* [What is being asked] Return all the data below as it stands, minus the pictures.

* [Records supplied]
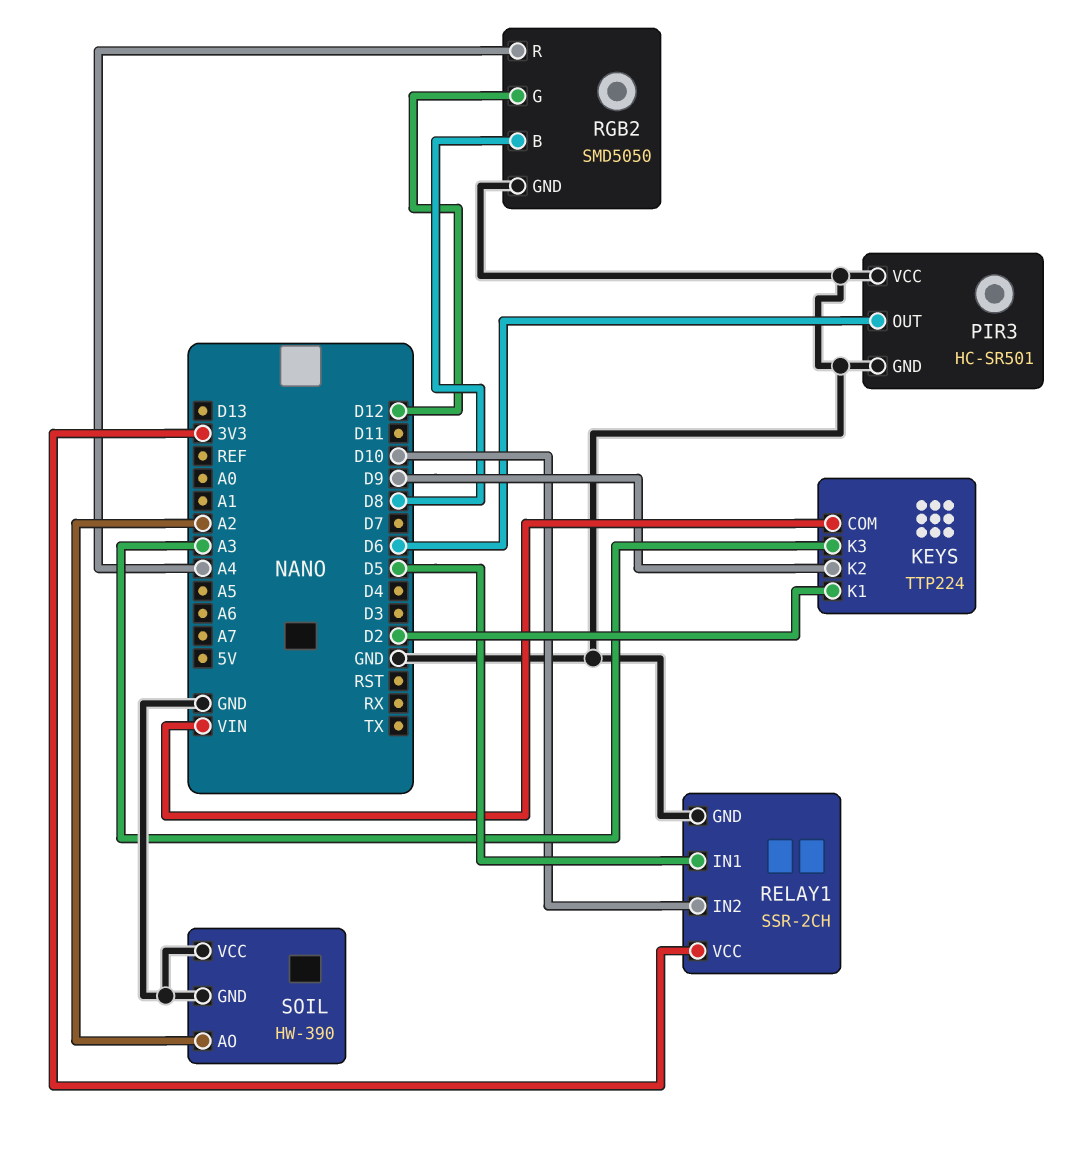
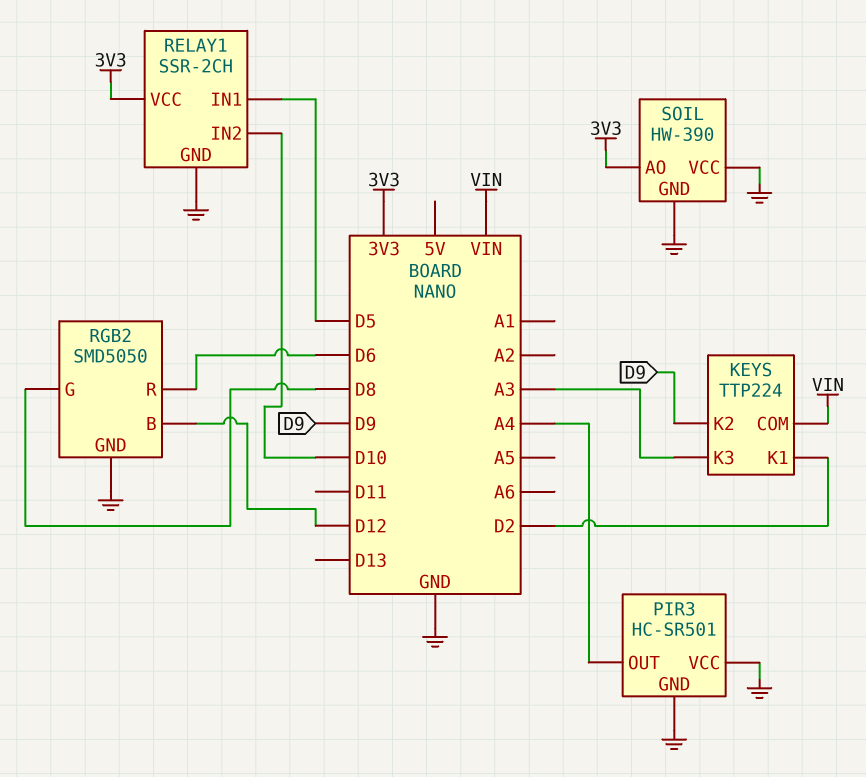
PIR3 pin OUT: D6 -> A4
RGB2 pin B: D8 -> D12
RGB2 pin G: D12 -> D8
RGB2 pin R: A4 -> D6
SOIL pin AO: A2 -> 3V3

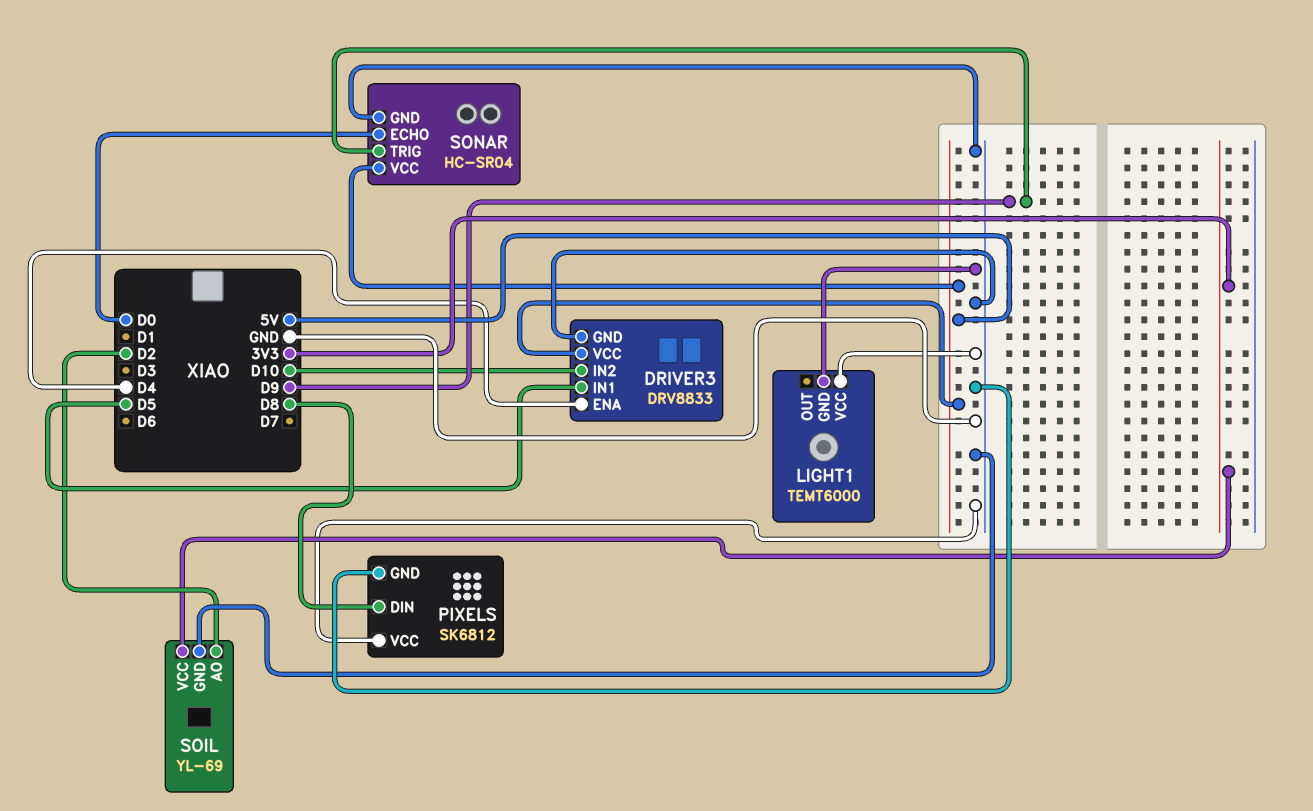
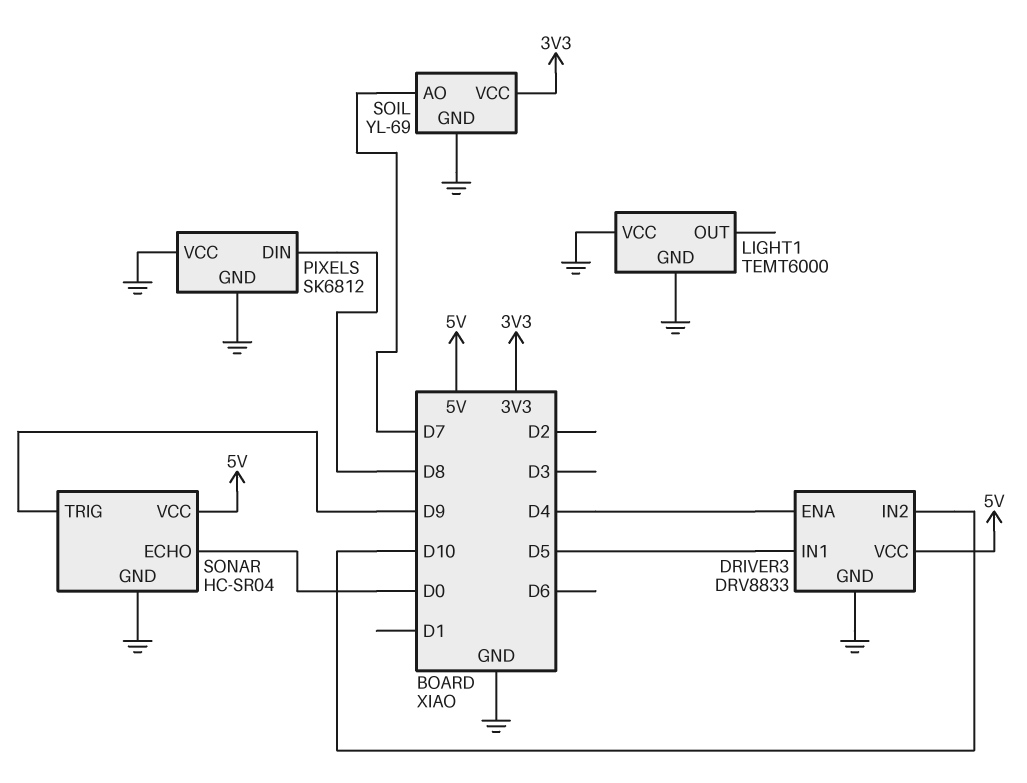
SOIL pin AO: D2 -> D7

* [Written response]
PIR3 pin OUT: D6 -> A4
RGB2 pin B: D8 -> D12
RGB2 pin G: D12 -> D8
RGB2 pin R: A4 -> D6
SOIL pin AO: A2 -> 3V3

SOIL pin AO: D2 -> D7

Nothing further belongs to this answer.